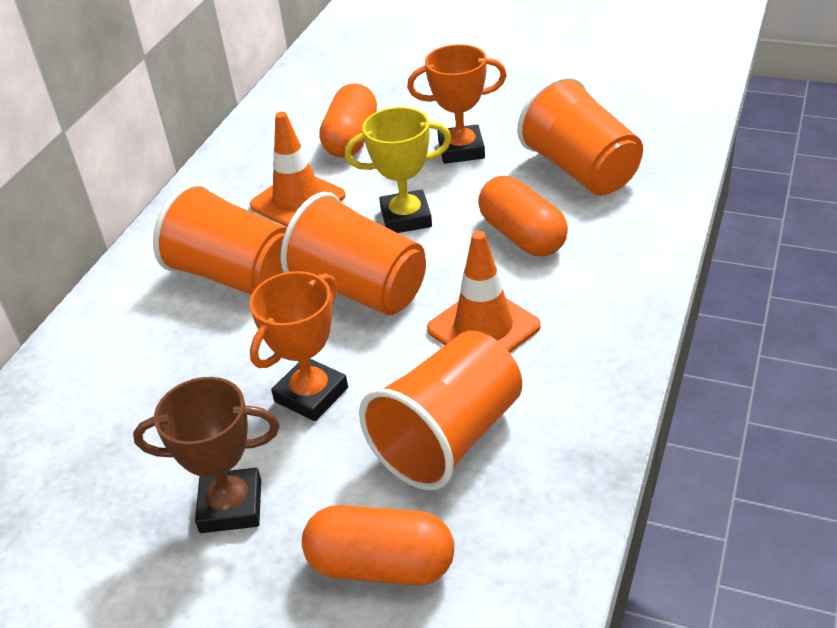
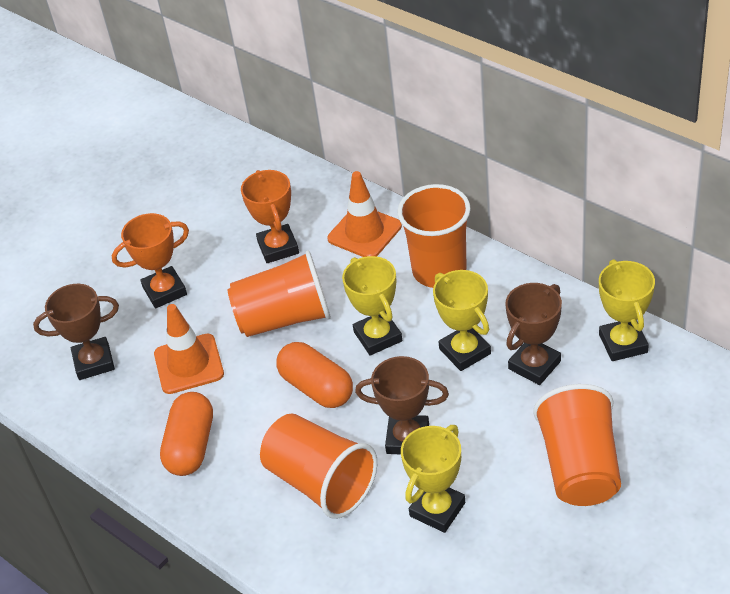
brown trophy: 1 -> 3
orange capsule: 3 -> 2
yellow trophy: 1 -> 4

> _What is being asked_
Reproduce the data verbatim. Do not carry any picture into the copy.

> _Solution to the problem_
brown trophy: 1 -> 3
orange capsule: 3 -> 2
yellow trophy: 1 -> 4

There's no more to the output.